## Activity
From the line containing "black arrow: (161, 112)" down to the final line of the entries below, return each line exactly and drop the pictures.

>>>

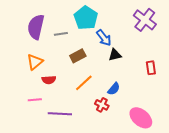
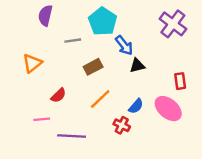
purple semicircle: (36, 27) -> (45, 16), moved, size x0.7
orange triangle: (35, 62) -> (32, 63), moved
red semicircle: (49, 80) -> (58, 95), turned -40
pink ellipse: (141, 118) -> (168, 109), moved

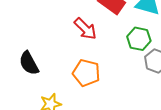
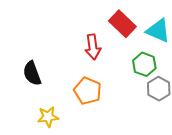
red arrow: (85, 29) -> (93, 47), turned 30

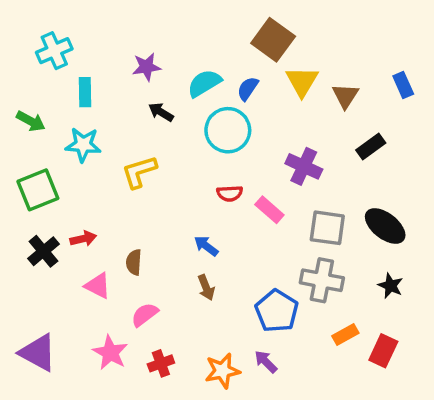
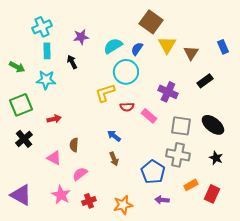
cyan cross: (54, 51) -> (42, 27), moved
black arrow: (161, 112) -> (72, 62), moved, turned 32
yellow L-shape: (139, 172) -> (105, 93), moved
red arrow: (83, 239) -> (54, 119), moved
purple arrow: (266, 362) -> (162, 200), moved, turned -40

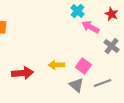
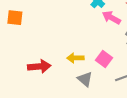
gray triangle: (76, 85) -> (85, 79), moved

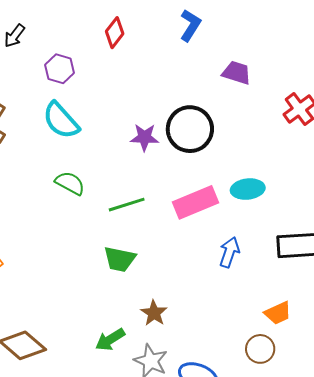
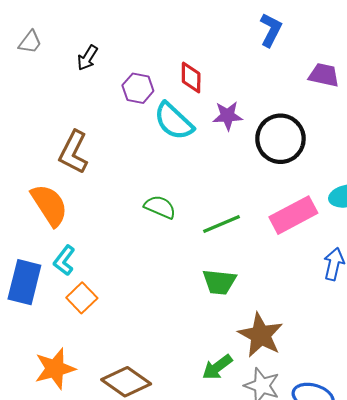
red diamond: (115, 33) -> (191, 78), moved, turned -32
cyan semicircle: (61, 120) -> (174, 121), moved
purple star: (144, 137) -> (228, 116), moved
brown star: (154, 313) -> (261, 335), size x1.6

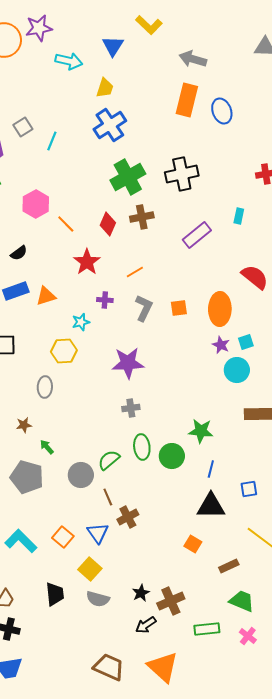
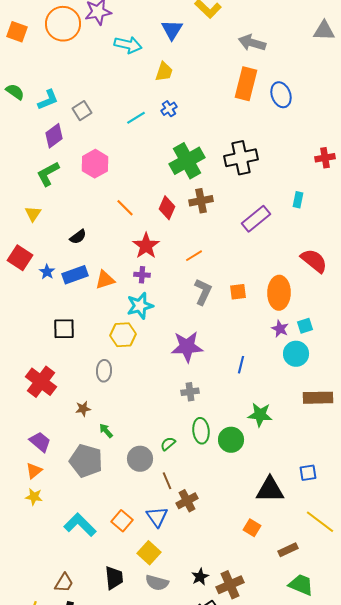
blue cross: (110, 125) -> (169, 109), size x0.5
cyan line: (52, 141) -> (136, 118), moved, turned 36
pink hexagon: (36, 204) -> (95, 164), moved
purple cross: (105, 300) -> (142, 275), moved
cyan star: (81, 322) -> (140, 306), size x1.5
green semicircle: (109, 460) -> (168, 444), size x0.7
blue line: (211, 469) -> (241, 365), moved

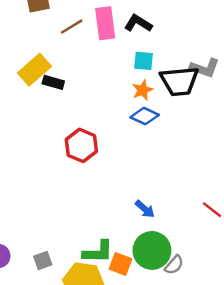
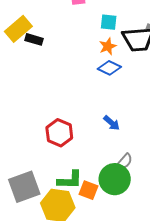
red hexagon: (81, 145) -> (59, 133), moved
blue arrow: (145, 209) -> (112, 123), moved
gray square: (43, 260) -> (24, 187), size x2.0
gray semicircle: (174, 265) -> (125, 162), moved

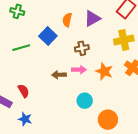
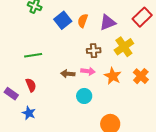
blue square: (48, 36) -> (63, 20), moved
yellow cross: (124, 40) -> (124, 47), moved, turned -30
green line: (21, 48) -> (33, 55), moved
cyan circle: (85, 101) -> (84, 96), moved

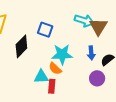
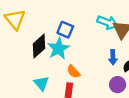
cyan star: (62, 54) -> (58, 48), moved, turned -30
cyan triangle: (41, 77) -> (41, 83), moved, turned 49

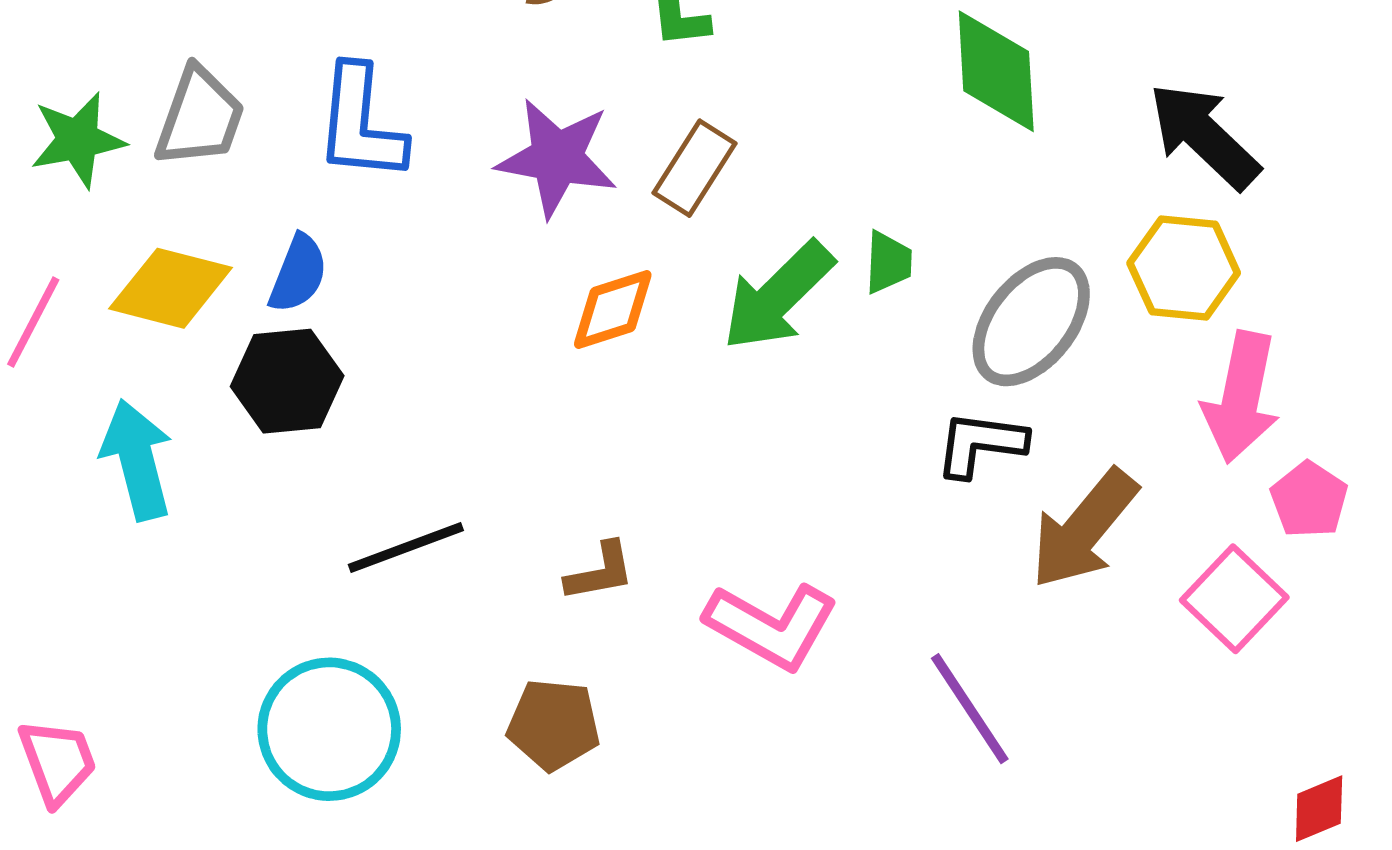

<<<

## Written answer
black arrow: (161, 112) -> (72, 62), moved, turned 32
yellow L-shape: (139, 172) -> (105, 93), moved
red arrow: (83, 239) -> (54, 119), moved
purple arrow: (266, 362) -> (162, 200), moved, turned -40

gray triangle: (76, 85) -> (85, 79), moved

red diamond: (115, 33) -> (191, 78), moved, turned -32
cyan semicircle: (61, 120) -> (174, 121), moved
purple star: (144, 137) -> (228, 116), moved
brown star: (154, 313) -> (261, 335), size x1.6

blue cross: (110, 125) -> (169, 109), size x0.5
cyan line: (52, 141) -> (136, 118), moved, turned 36
pink hexagon: (36, 204) -> (95, 164), moved
purple cross: (105, 300) -> (142, 275), moved
cyan star: (81, 322) -> (140, 306), size x1.5
green semicircle: (109, 460) -> (168, 444), size x0.7
blue line: (211, 469) -> (241, 365), moved

red hexagon: (81, 145) -> (59, 133), moved
blue arrow: (145, 209) -> (112, 123), moved
gray square: (43, 260) -> (24, 187), size x2.0
gray semicircle: (174, 265) -> (125, 162), moved

blue square: (48, 36) -> (63, 20), moved
yellow cross: (124, 40) -> (124, 47), moved, turned -30
green line: (21, 48) -> (33, 55), moved
cyan circle: (85, 101) -> (84, 96), moved

cyan star: (62, 54) -> (58, 48), moved, turned -30
cyan triangle: (41, 77) -> (41, 83), moved, turned 49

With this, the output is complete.